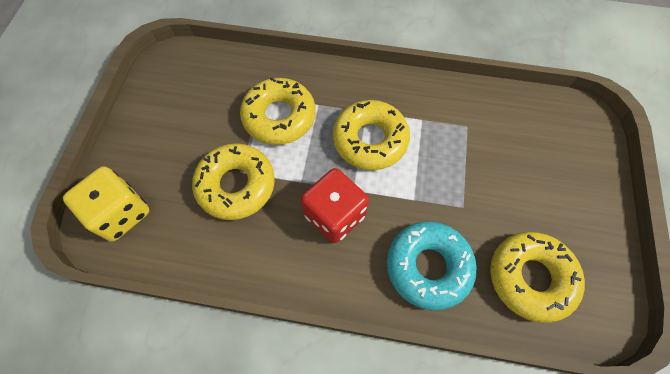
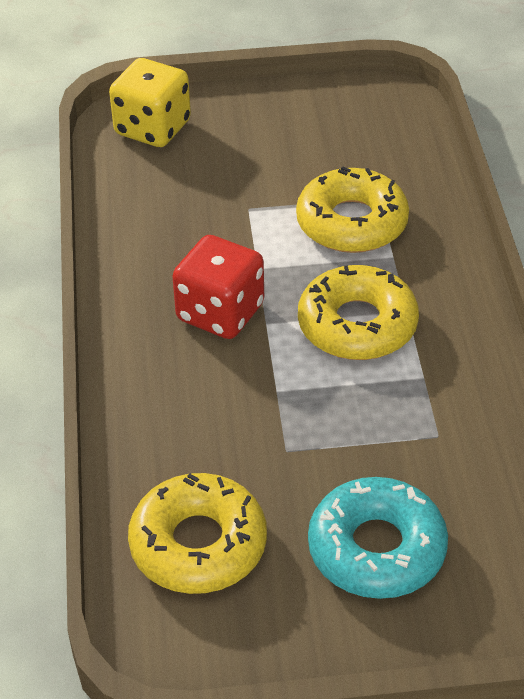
camera: 75 degrees right, 20 degrees down
(236, 185) = (227, 210): yellow donut -> none
(428, 267) = (177, 424): turquoise donut -> turquoise donut (376, 549)

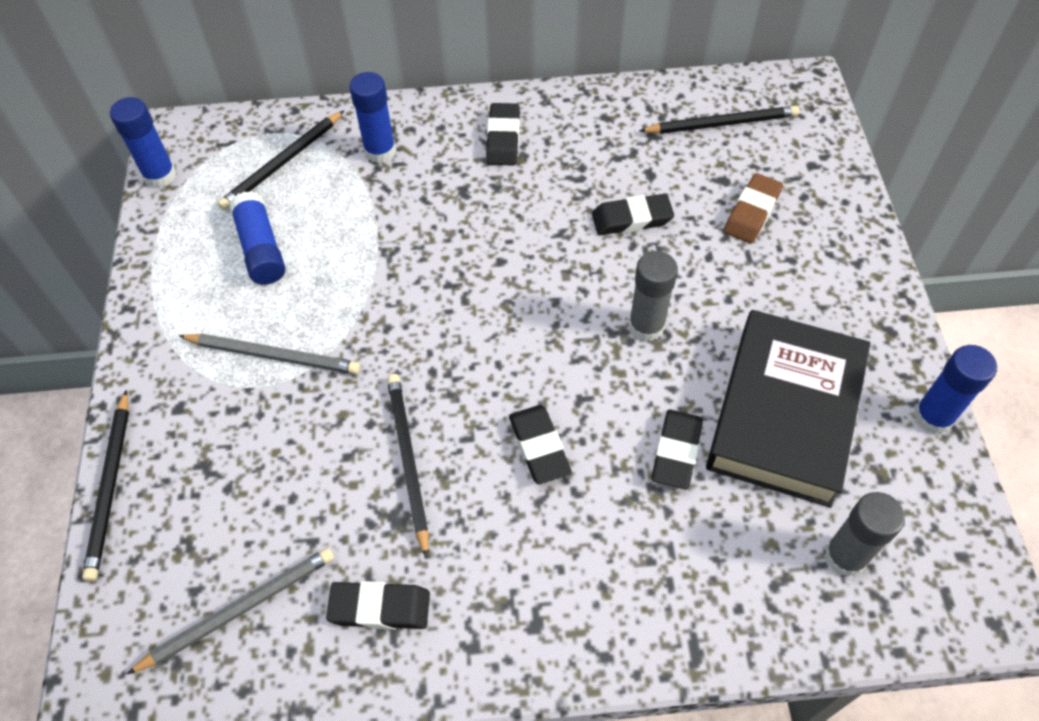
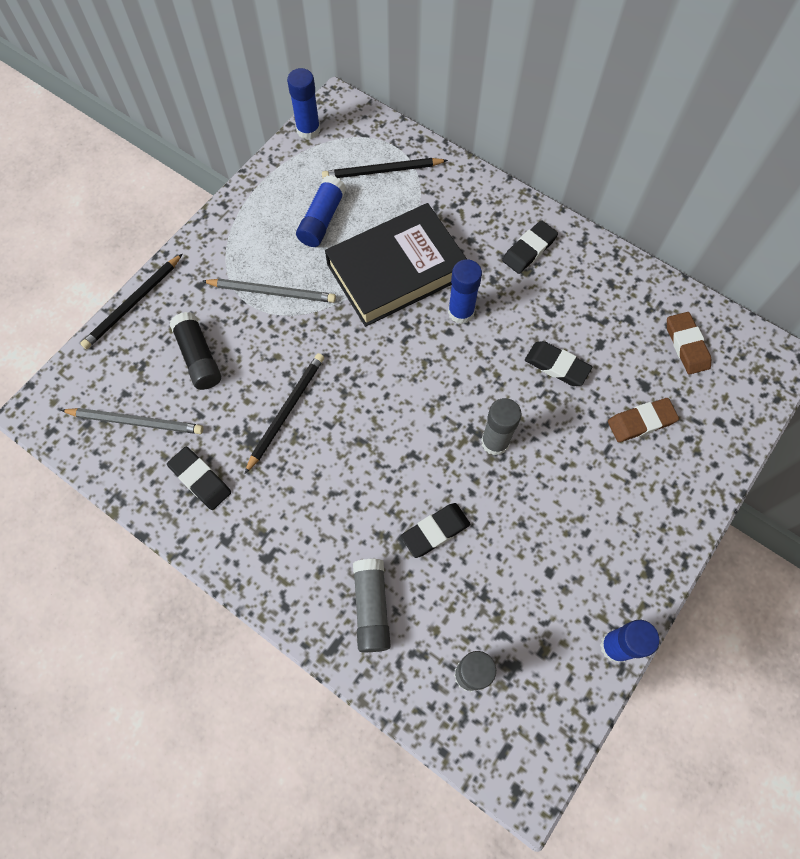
camera: 40 degrees right, 10 degrees up
(251, 482) = (199, 357): none -> black glue stick
(273, 355) = (272, 292): grey pencil -> grey pencil turned 45 degrees counterclockwise
(380, 151) = (445, 204): blue glue stick -> blue glue stick (461, 312)
(539, 447) = (362, 463): black eraser -> none
(692, 577) = (371, 607): none -> grey glue stick
(721, 124) = (686, 345): black pencil -> brown eraser
(784, 413) = (523, 564): black book -> black book (396, 270)

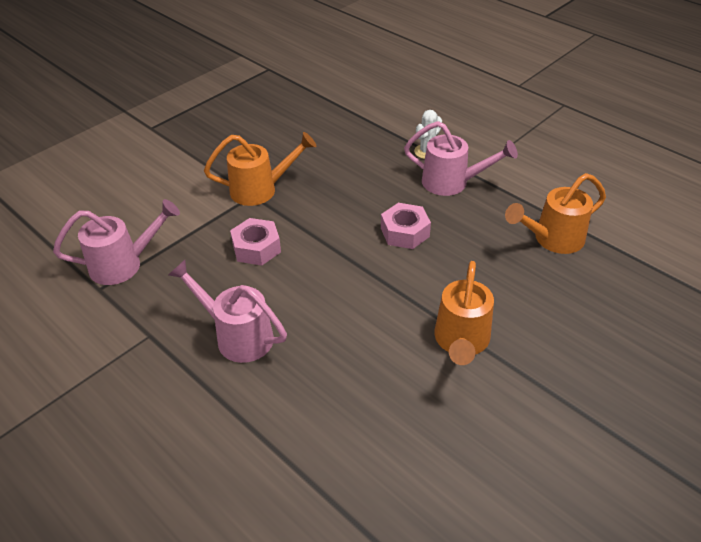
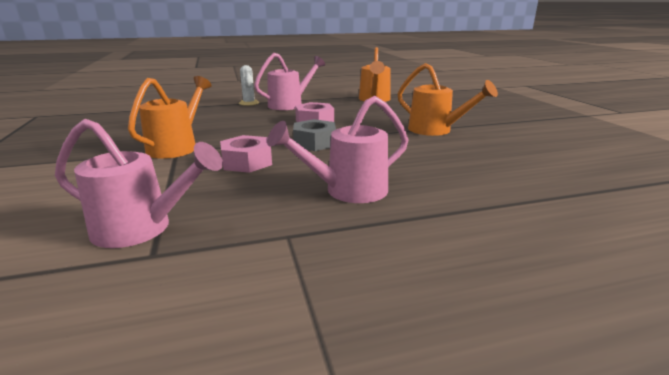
camera: 60 degrees left, 20 degrees down
(123, 264) = (141, 229): pink watering can -> pink watering can turned 90 degrees clockwise
(336, 264) = (314, 143): none -> grey nut

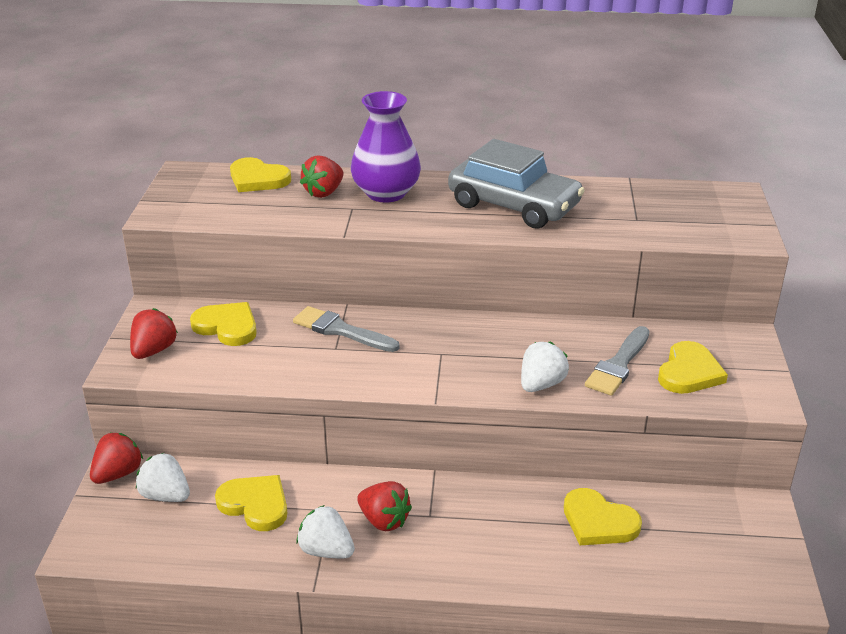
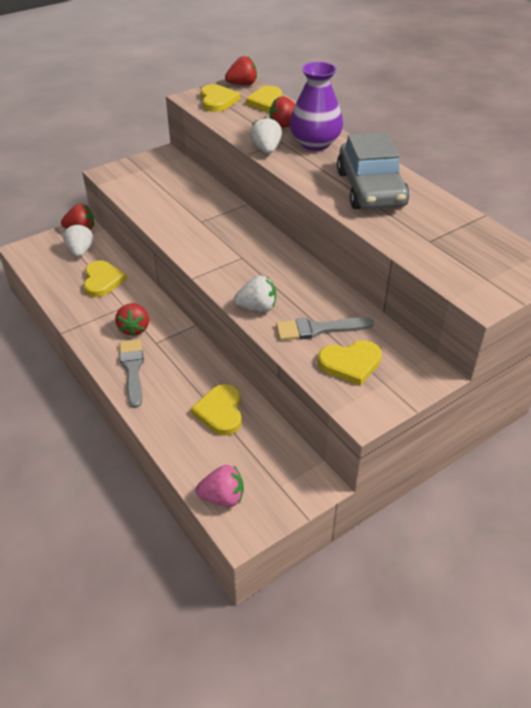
camera: 50 degrees right, 10 degrees up
(154, 350) = (131, 173): red strawberry -> red strawberry (242, 84)
(227, 326) = (176, 181): yellow heart -> yellow heart (217, 101)
(326, 551) = (92, 321): white strawberry -> white strawberry (266, 149)
(341, 330) = (219, 214): grey brush -> grey brush (132, 369)
(728, 584) = (222, 497): none -> pink strawberry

# # # # #

▶ Exercise:
Copy out all lines from the material above that contain the string "down".

▶ Answer section:
camera: 75 degrees right, 20 degrees down
camera: 60 degrees left, 20 degrees down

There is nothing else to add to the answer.